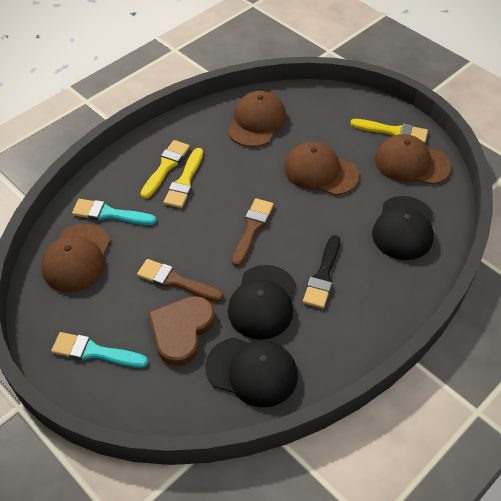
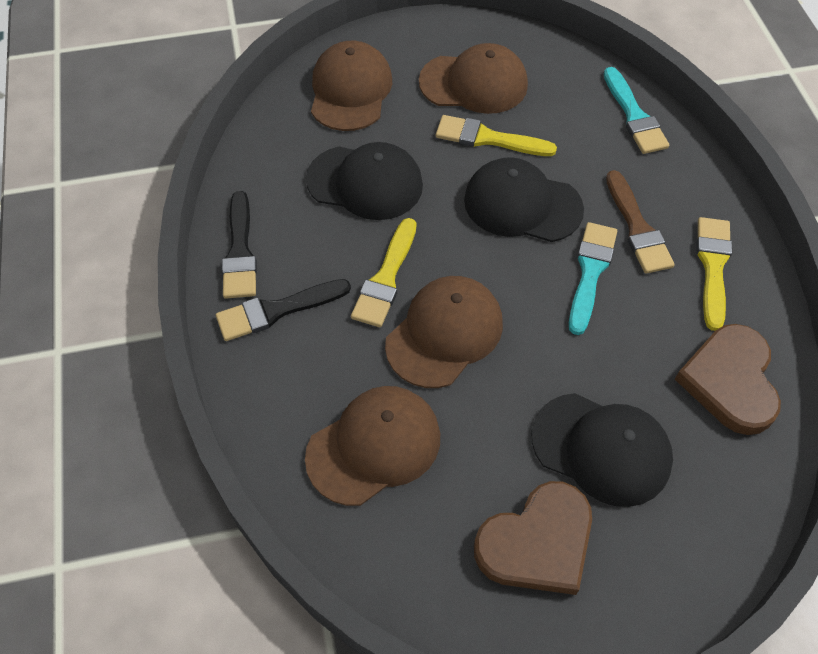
black brush: 1 -> 2
brown brush: 2 -> 1
brown heart: 1 -> 2

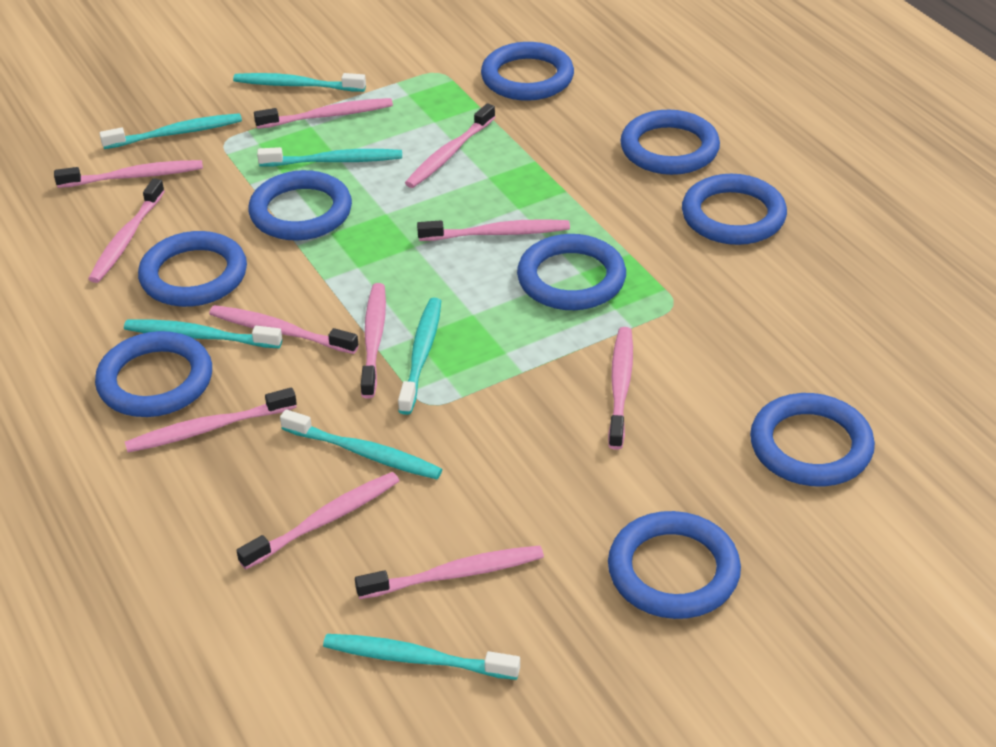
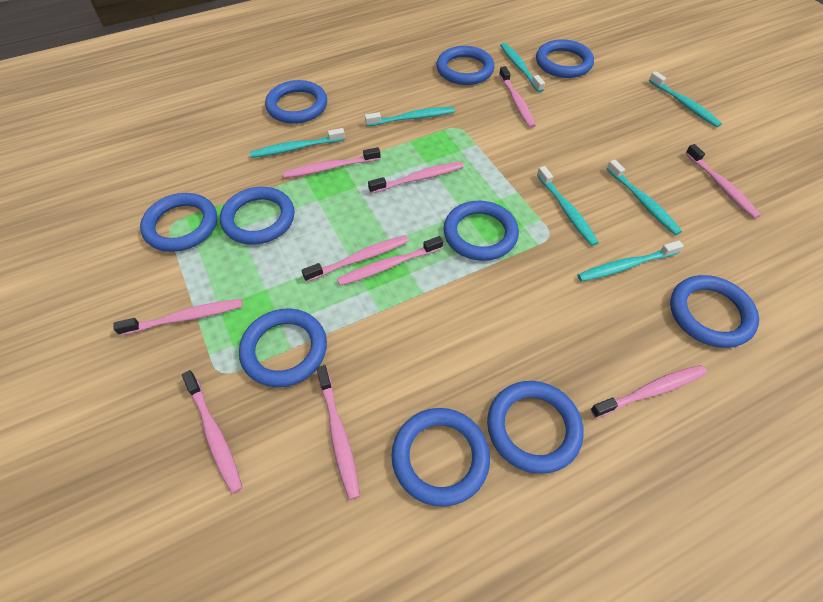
blue ring: 9 -> 10
pink toothbrush: 11 -> 10

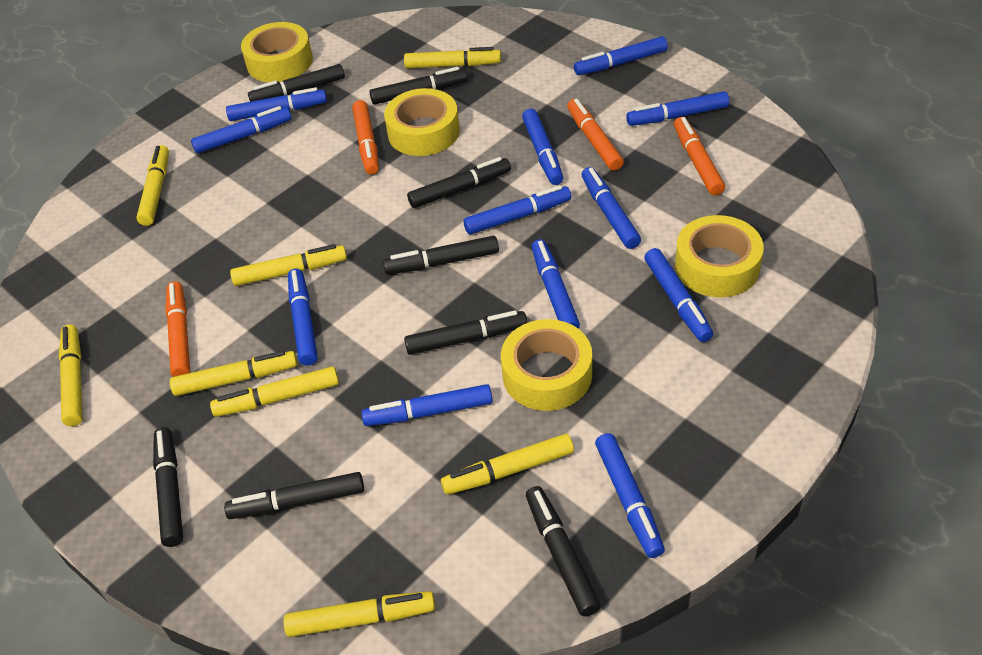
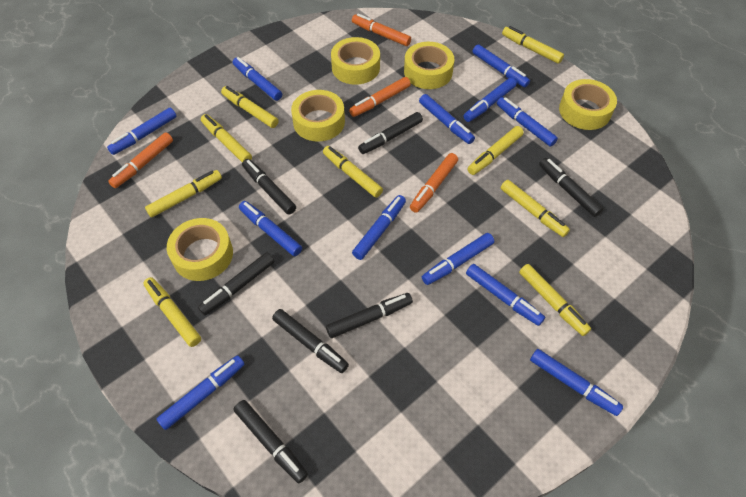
black marker: 8 -> 7
yellow marker: 8 -> 9
yellow tape: 4 -> 5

Exercise prompt.
Repeat the entries exactly, without pictures.

Completed exercise.
black brush: 1 -> 2
brown brush: 2 -> 1
brown heart: 1 -> 2

blue ring: 9 -> 10
pink toothbrush: 11 -> 10

black marker: 8 -> 7
yellow marker: 8 -> 9
yellow tape: 4 -> 5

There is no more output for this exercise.